PROVIDED DATA.
# # # # # # #

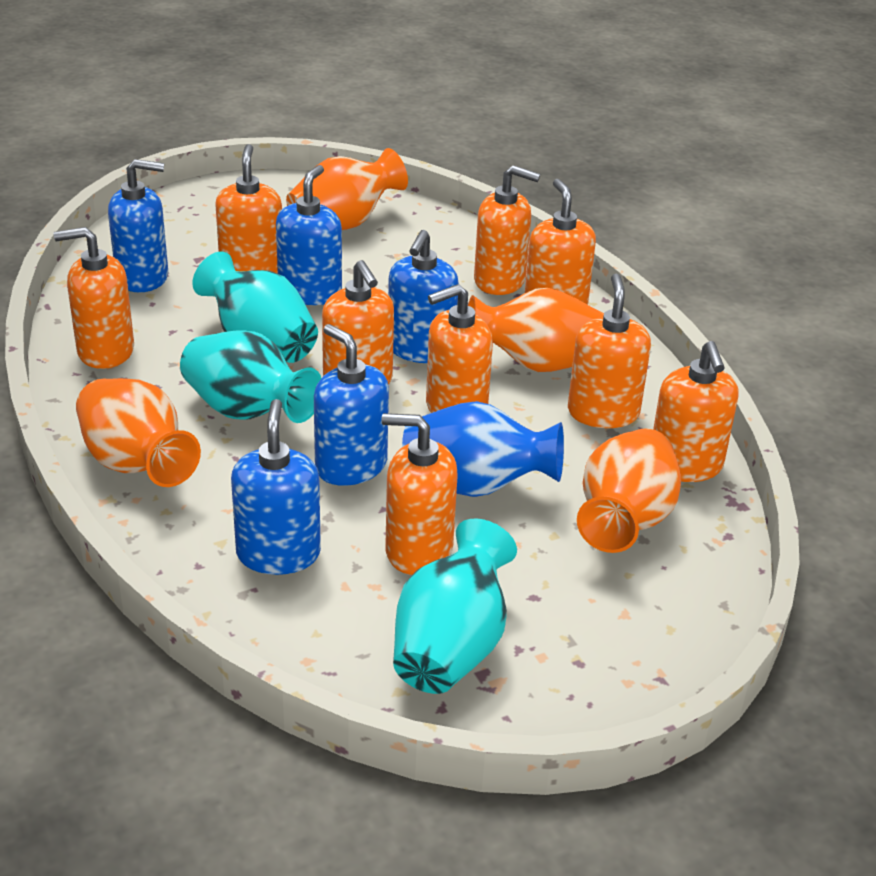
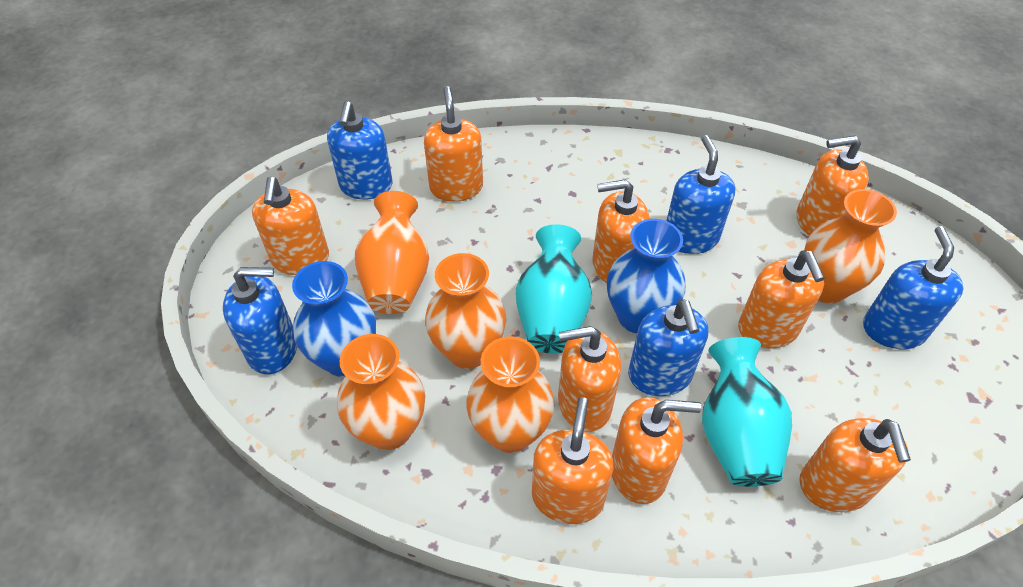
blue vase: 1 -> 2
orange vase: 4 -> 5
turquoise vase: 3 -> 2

# # # # # # #

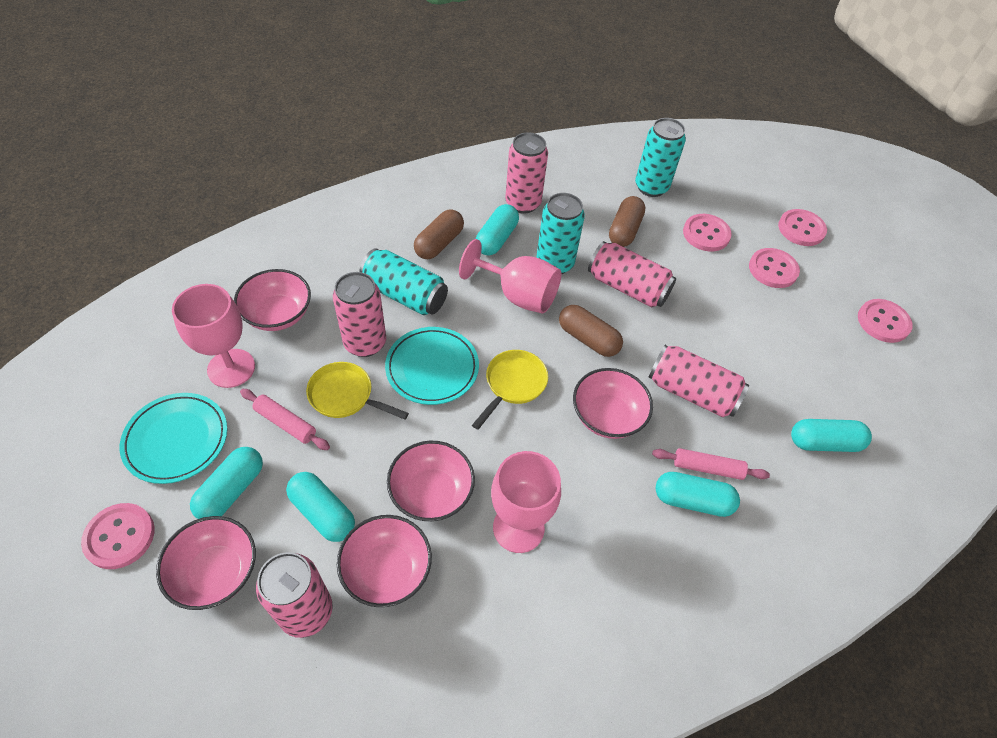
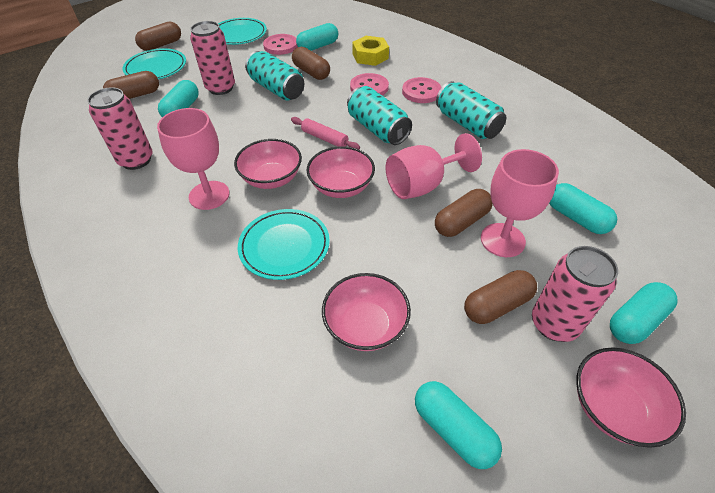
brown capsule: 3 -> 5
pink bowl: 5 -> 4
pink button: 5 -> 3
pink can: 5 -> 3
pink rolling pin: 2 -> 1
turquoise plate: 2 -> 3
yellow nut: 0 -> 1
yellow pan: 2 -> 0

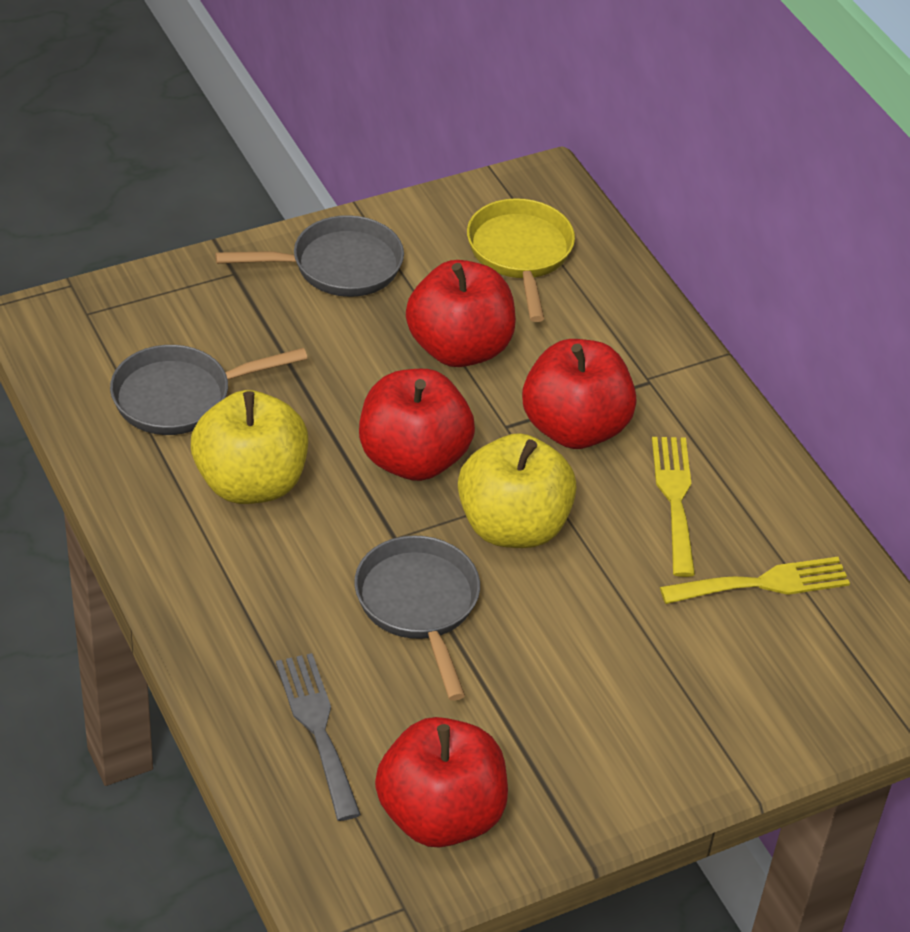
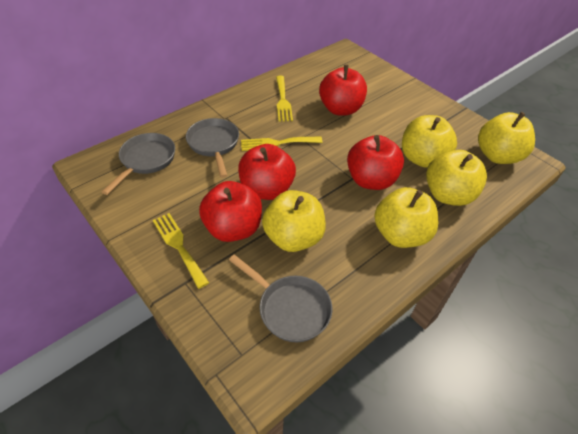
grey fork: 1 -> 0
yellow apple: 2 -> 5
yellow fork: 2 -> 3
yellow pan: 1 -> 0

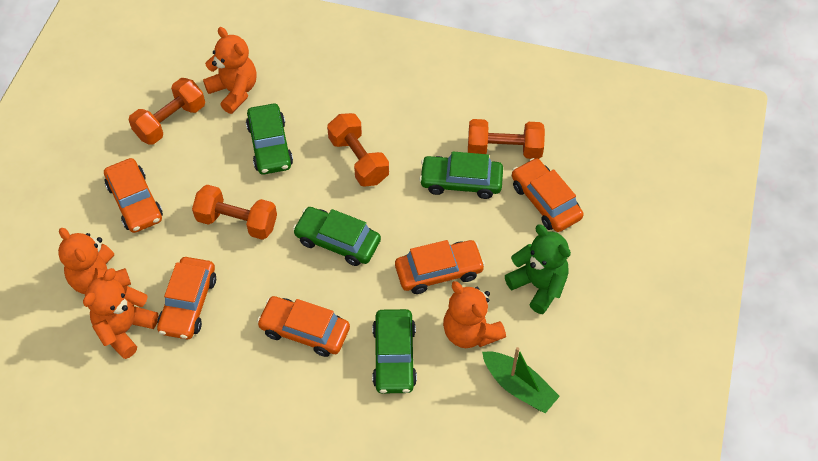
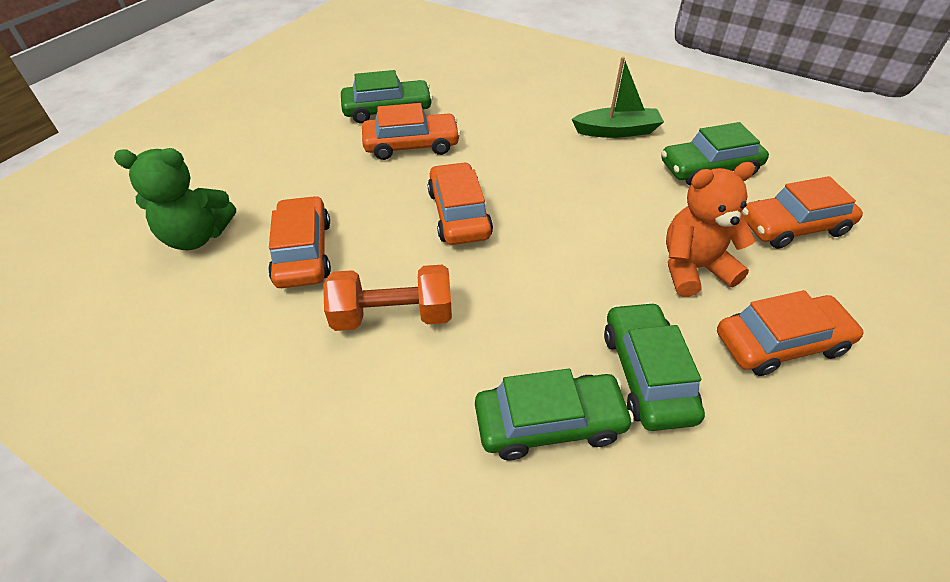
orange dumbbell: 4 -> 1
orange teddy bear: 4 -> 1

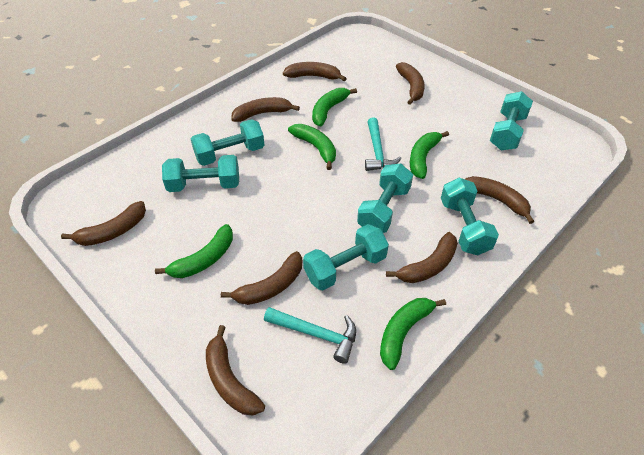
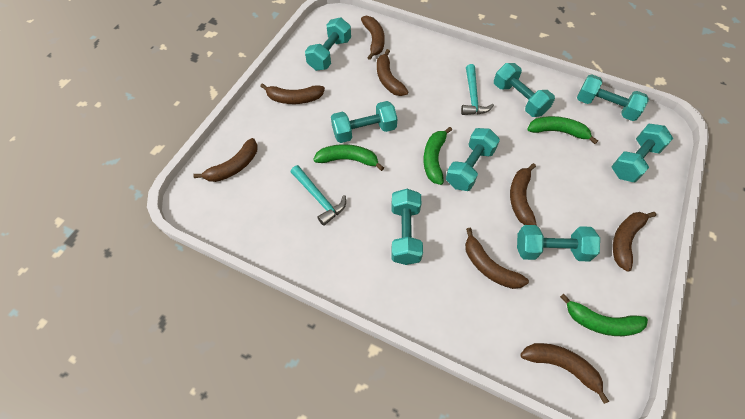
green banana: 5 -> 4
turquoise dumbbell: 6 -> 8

# # # # # # #

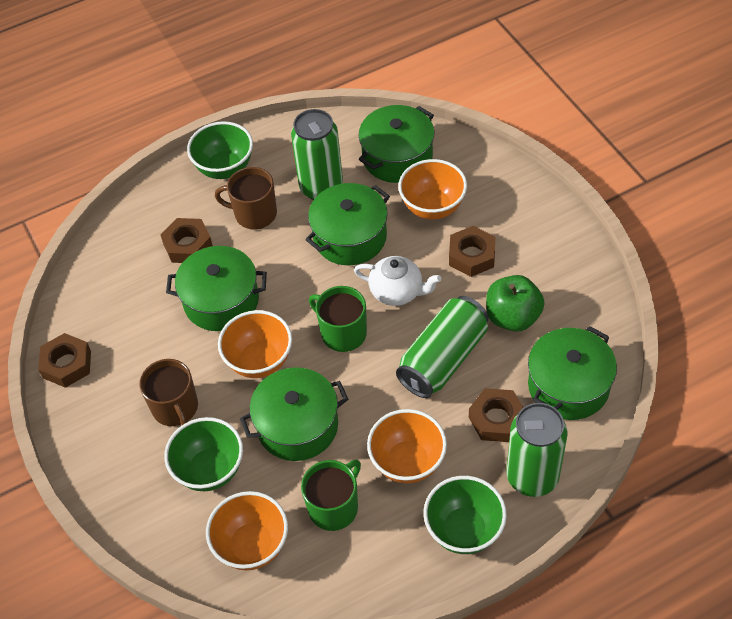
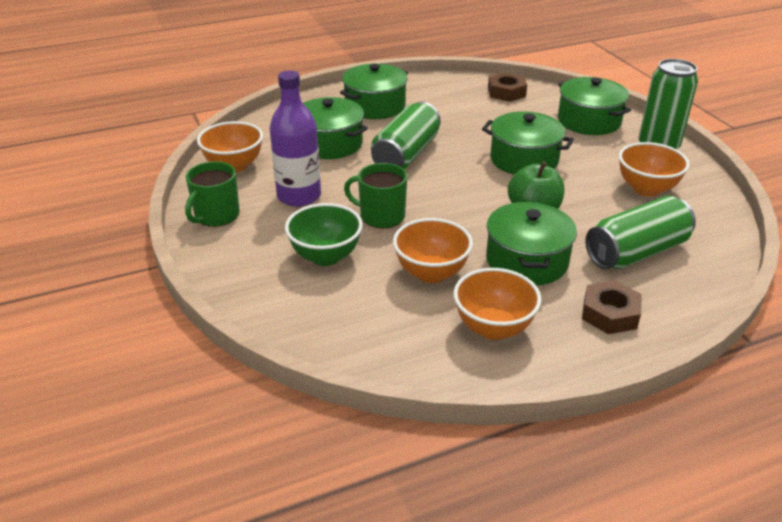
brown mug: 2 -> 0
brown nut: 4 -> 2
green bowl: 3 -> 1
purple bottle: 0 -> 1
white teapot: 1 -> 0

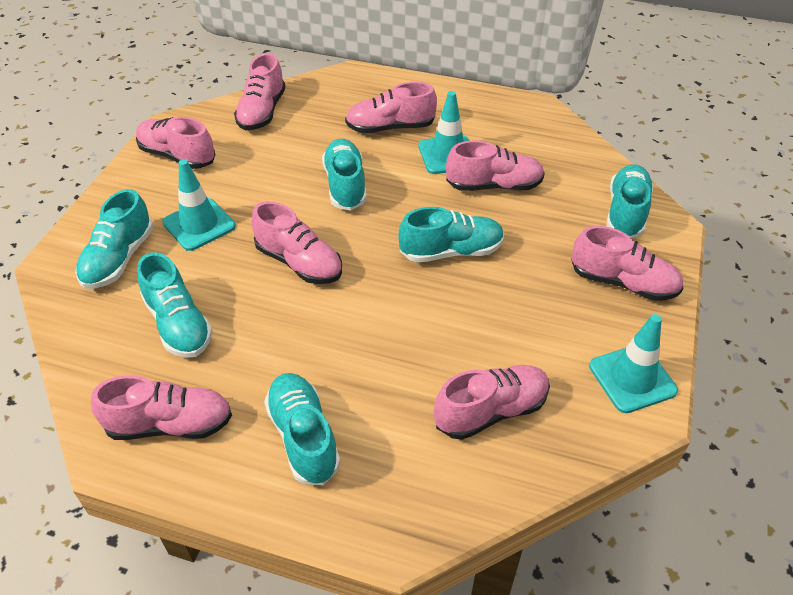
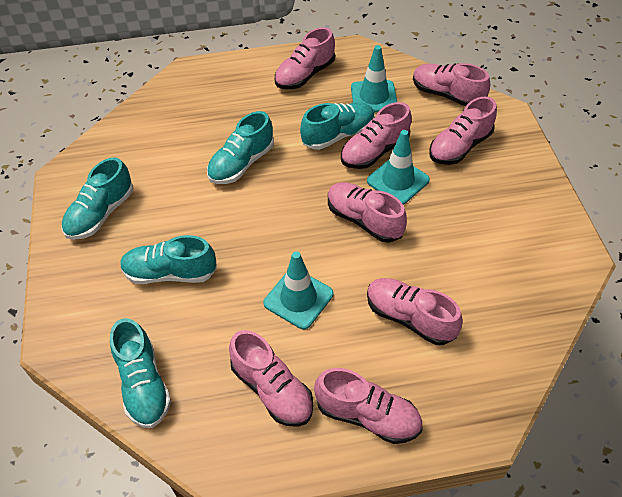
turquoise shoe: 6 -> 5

# # # # # # #

WHAT TO PRODUCE. From the data above, return exactly the lines from the one with "brown nut: 4 -> 2" up to and including the one with "turquoise shoe: 6 -> 5". Pictures do not go in the copy.

EXPECTED ANSWER.
brown nut: 4 -> 2
green bowl: 3 -> 1
purple bottle: 0 -> 1
white teapot: 1 -> 0

turquoise shoe: 6 -> 5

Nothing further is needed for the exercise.